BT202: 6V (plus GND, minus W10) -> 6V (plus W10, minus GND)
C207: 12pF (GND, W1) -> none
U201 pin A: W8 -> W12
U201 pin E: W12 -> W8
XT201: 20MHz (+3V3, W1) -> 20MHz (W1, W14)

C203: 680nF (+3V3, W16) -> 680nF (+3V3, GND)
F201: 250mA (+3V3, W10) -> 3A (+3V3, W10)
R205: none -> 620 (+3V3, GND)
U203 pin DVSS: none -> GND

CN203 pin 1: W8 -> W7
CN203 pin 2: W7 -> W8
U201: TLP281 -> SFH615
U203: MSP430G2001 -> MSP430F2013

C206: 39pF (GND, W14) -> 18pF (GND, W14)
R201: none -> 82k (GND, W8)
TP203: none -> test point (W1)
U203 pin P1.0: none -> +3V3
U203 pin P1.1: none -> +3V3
---
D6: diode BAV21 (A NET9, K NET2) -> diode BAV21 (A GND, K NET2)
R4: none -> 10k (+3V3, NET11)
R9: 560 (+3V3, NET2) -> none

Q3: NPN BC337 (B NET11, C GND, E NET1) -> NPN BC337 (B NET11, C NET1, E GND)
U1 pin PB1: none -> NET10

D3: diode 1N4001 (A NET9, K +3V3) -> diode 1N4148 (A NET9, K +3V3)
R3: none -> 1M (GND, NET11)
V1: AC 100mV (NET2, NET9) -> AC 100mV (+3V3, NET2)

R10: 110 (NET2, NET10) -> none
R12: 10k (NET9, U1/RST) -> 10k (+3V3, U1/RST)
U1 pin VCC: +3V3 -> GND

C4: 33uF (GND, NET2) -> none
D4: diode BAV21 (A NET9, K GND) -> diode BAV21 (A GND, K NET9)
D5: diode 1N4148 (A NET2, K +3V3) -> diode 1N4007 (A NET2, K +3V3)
--
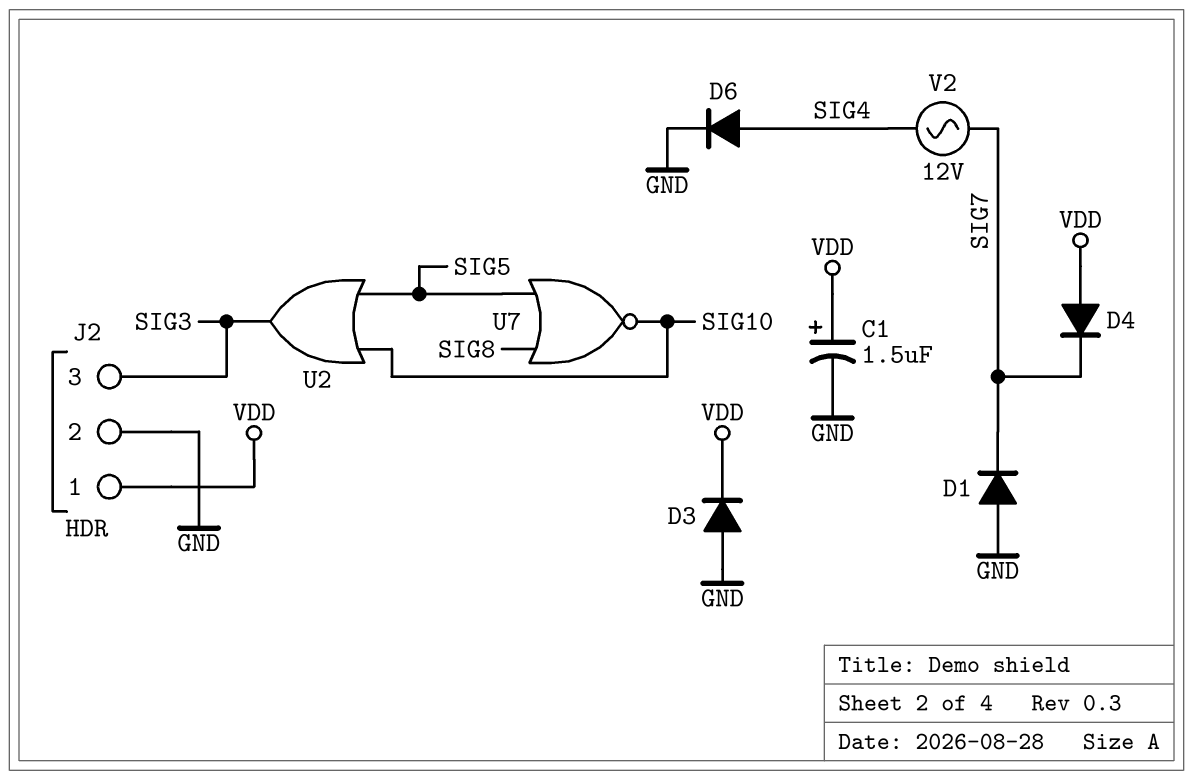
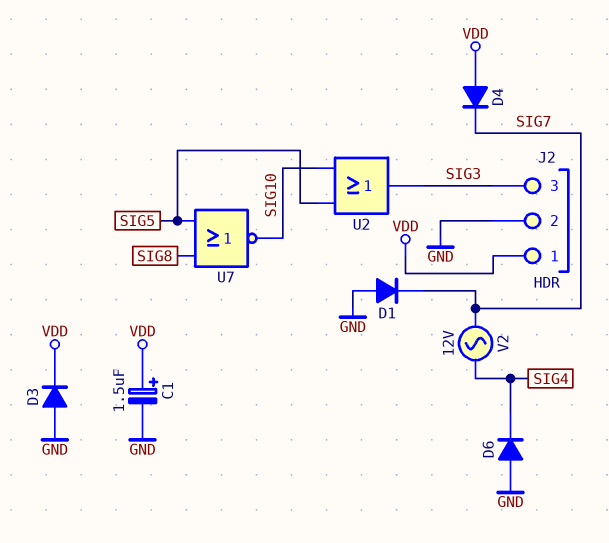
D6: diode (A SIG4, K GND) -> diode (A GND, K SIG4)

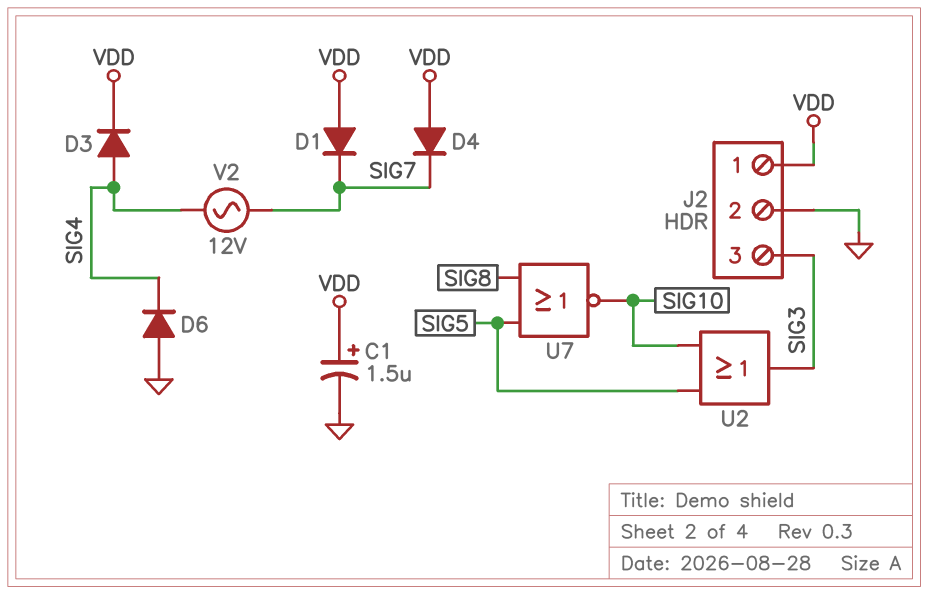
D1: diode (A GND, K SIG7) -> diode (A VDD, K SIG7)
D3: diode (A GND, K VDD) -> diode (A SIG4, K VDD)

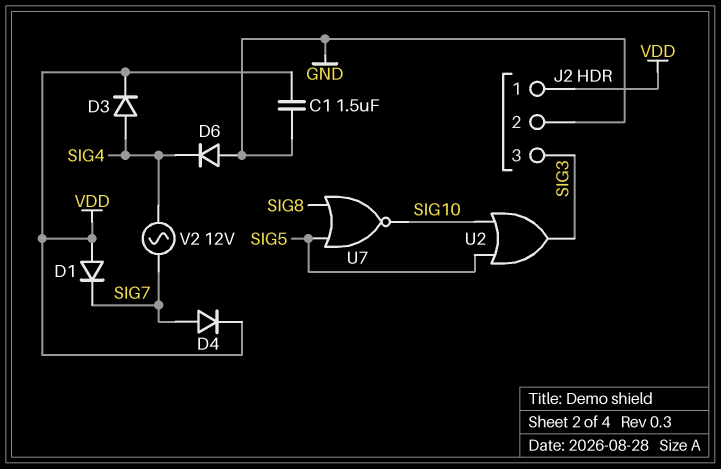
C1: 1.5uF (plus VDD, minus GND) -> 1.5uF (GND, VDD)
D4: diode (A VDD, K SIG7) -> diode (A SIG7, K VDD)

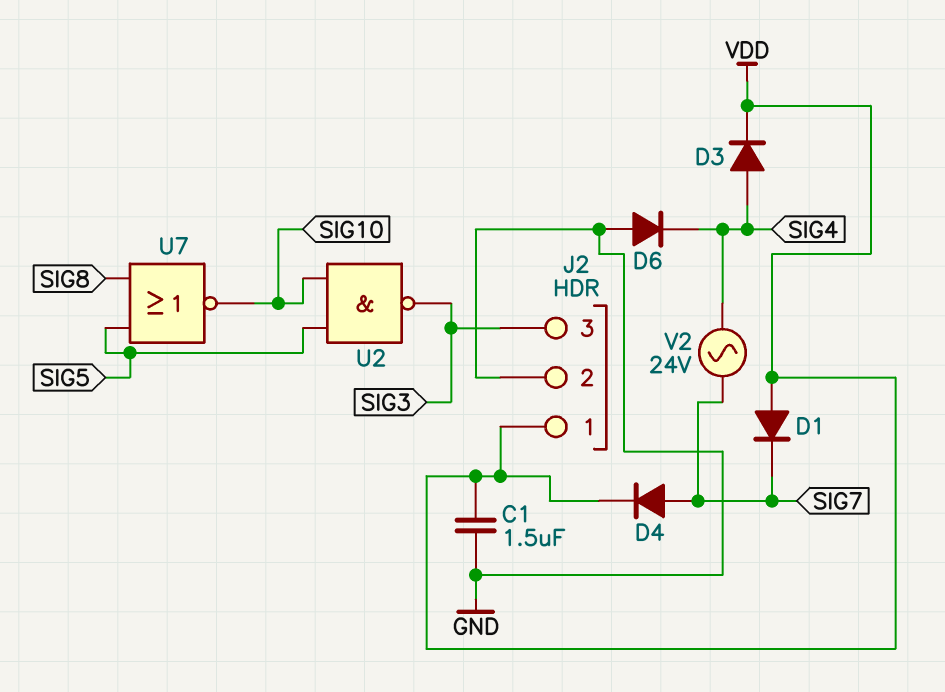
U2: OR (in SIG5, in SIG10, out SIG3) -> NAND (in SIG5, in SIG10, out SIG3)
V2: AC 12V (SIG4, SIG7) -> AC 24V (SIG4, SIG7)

▶ [DIRECTIONS]:
Scan the lines above for the word "minus". Return each one that has it.

▶ [RESULT FOR THIS EXERCISE]:
BT202: 6V (plus GND, minus W10) -> 6V (plus W10, minus GND)
C1: 1.5uF (plus VDD, minus GND) -> 1.5uF (GND, VDD)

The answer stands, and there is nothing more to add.